#### [TASK DETAILS]
Your answer is the lines below, exactly, from the one that contains "camera: 90 degrees left, 15 degrees up" through the one that contains "- move: rirode", both included.

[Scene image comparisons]
--*--

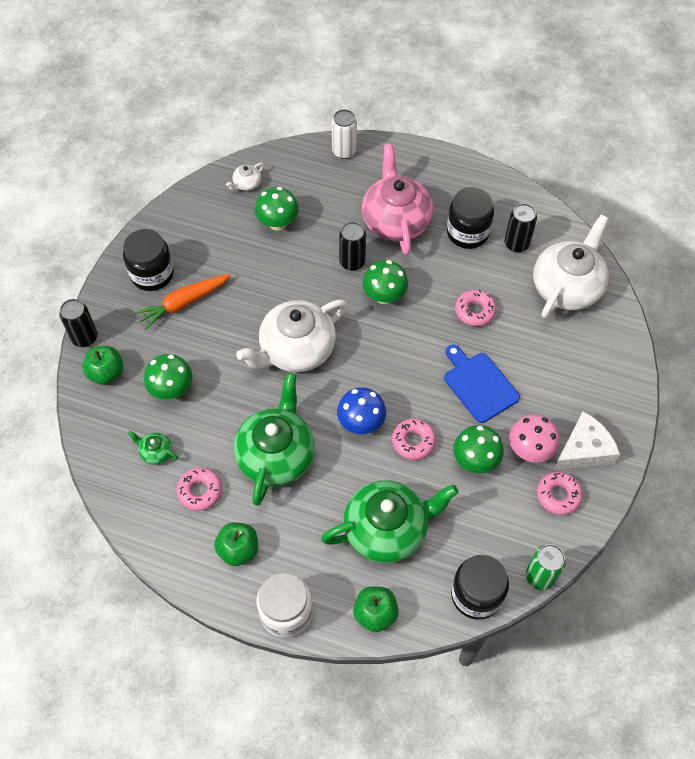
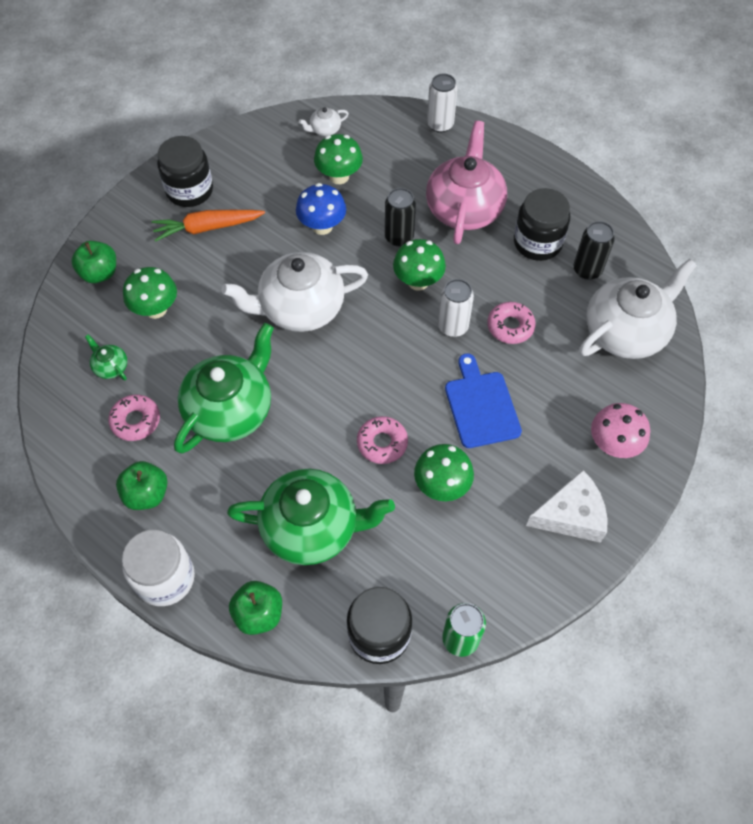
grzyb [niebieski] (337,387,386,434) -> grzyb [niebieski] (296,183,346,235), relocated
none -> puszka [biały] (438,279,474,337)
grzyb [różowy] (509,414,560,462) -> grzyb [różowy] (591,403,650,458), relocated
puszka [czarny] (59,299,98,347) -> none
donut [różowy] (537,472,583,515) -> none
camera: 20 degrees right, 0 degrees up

--*--

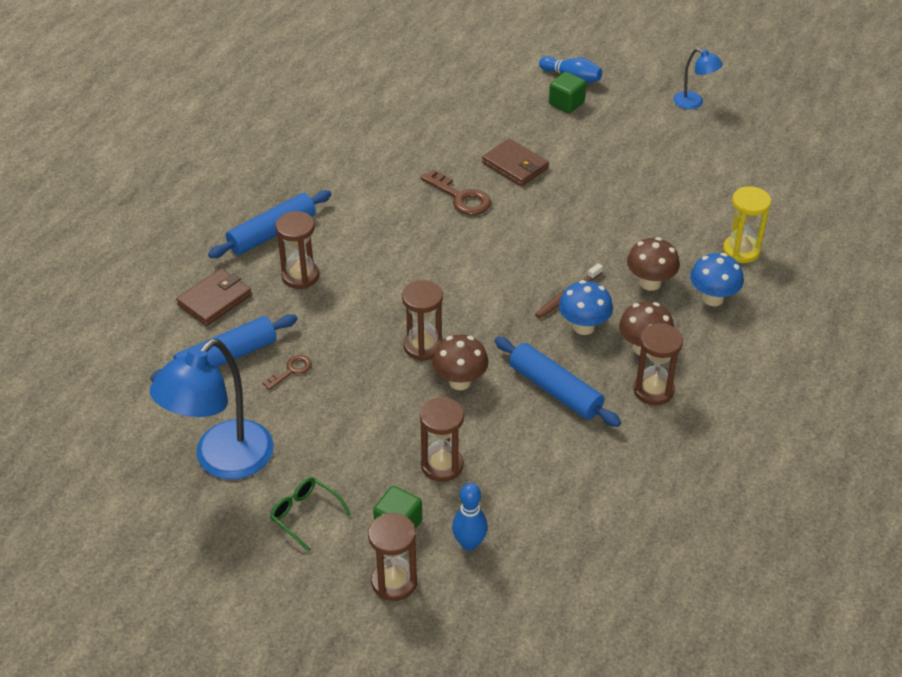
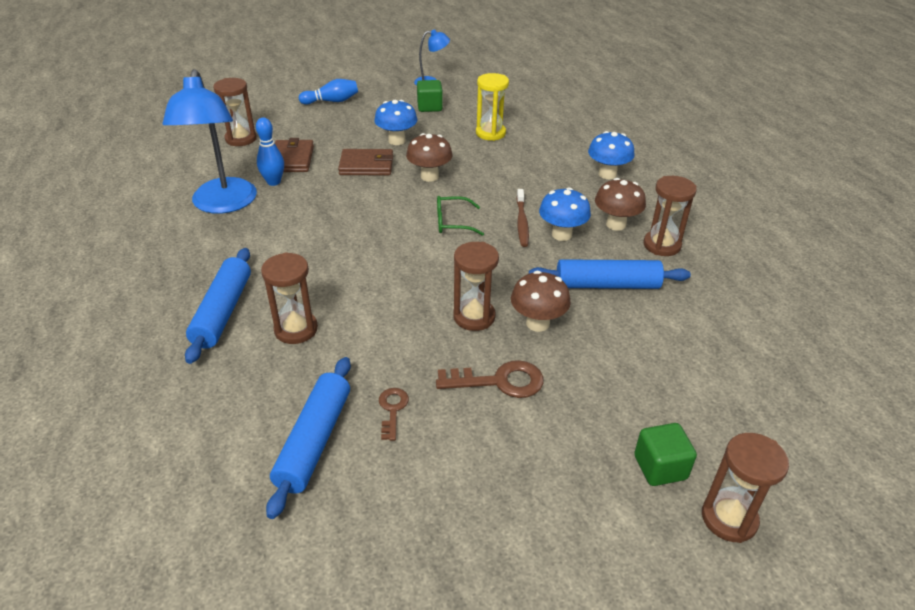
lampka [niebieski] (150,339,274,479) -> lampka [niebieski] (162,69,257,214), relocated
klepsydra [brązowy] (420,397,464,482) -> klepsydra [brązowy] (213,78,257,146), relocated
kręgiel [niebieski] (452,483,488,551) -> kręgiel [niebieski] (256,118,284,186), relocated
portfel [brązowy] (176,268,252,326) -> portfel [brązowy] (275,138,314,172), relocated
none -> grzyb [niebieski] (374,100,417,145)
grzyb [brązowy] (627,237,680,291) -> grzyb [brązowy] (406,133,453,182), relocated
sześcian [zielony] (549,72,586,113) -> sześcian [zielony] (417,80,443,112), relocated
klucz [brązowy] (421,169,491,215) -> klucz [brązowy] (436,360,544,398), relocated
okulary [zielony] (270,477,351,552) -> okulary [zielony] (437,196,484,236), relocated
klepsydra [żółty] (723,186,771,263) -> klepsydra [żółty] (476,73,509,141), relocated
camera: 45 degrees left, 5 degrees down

--*--

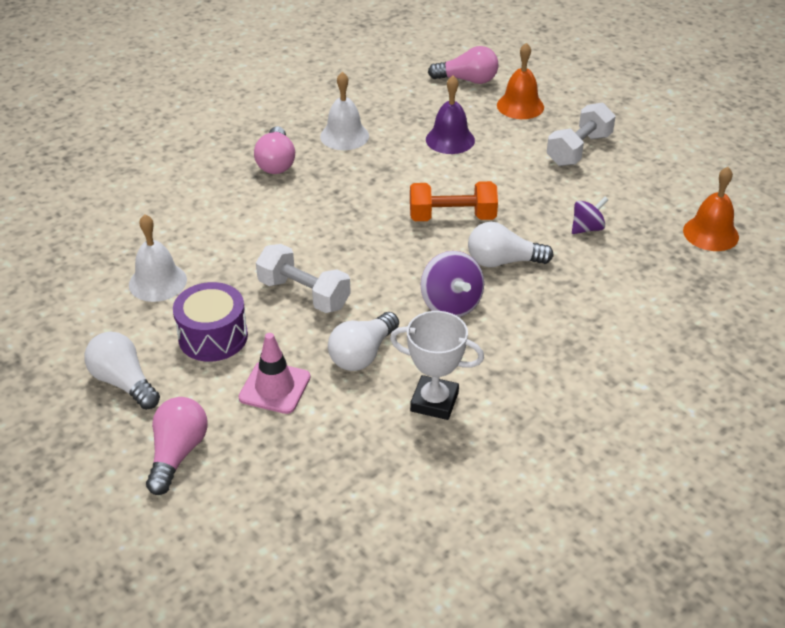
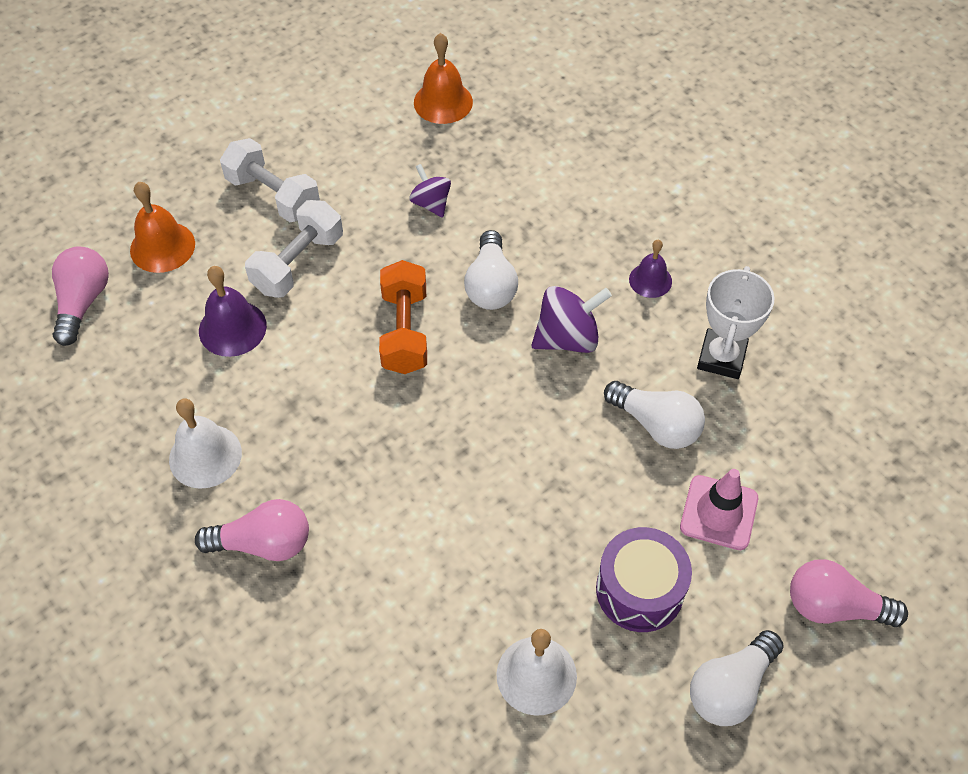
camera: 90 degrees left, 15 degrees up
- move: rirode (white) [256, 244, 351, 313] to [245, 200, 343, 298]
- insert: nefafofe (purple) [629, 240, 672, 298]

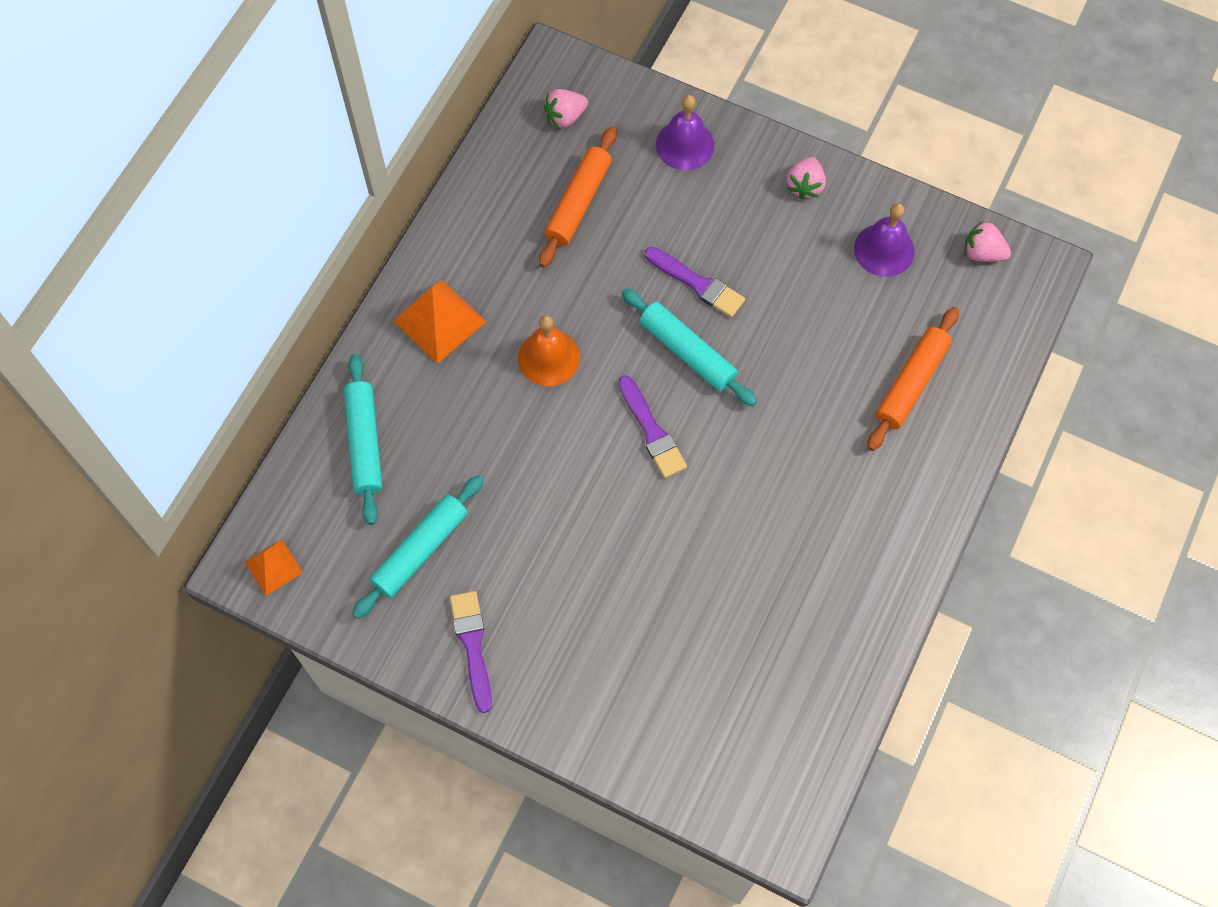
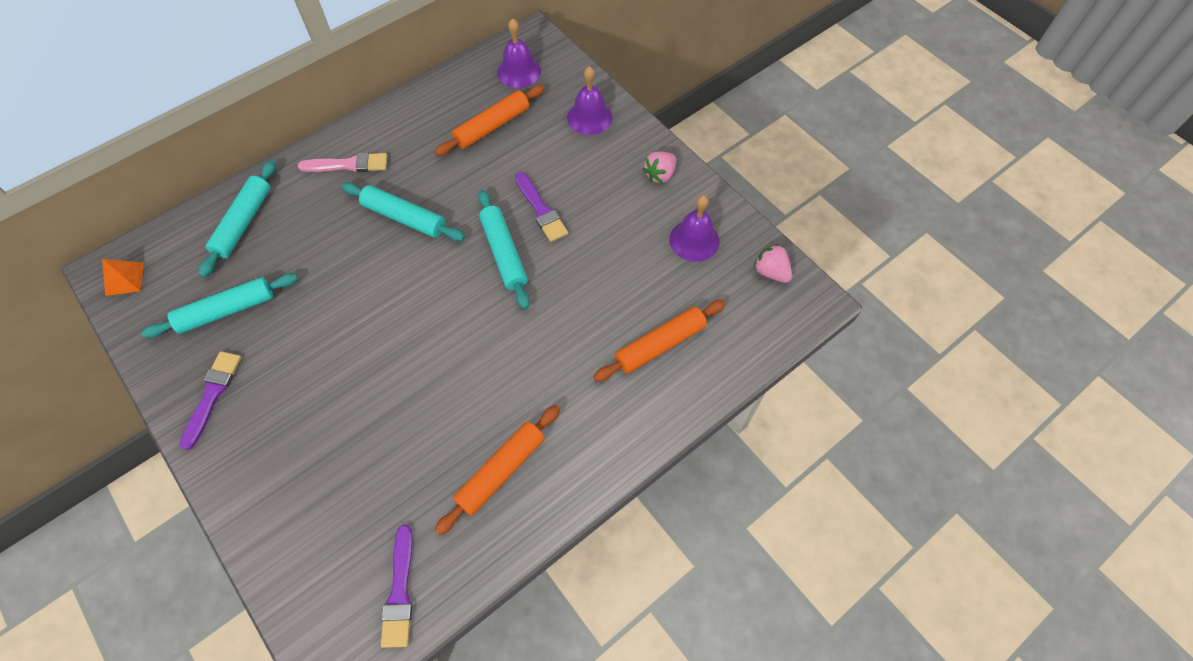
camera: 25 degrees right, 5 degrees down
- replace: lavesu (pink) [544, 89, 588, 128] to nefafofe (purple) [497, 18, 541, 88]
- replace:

--*--

#### [ANSWER FOR THE TASK]
camera: 90 degrees left, 15 degrees up
- move: rirode (white) [256, 244, 351, 313] to [245, 200, 343, 298]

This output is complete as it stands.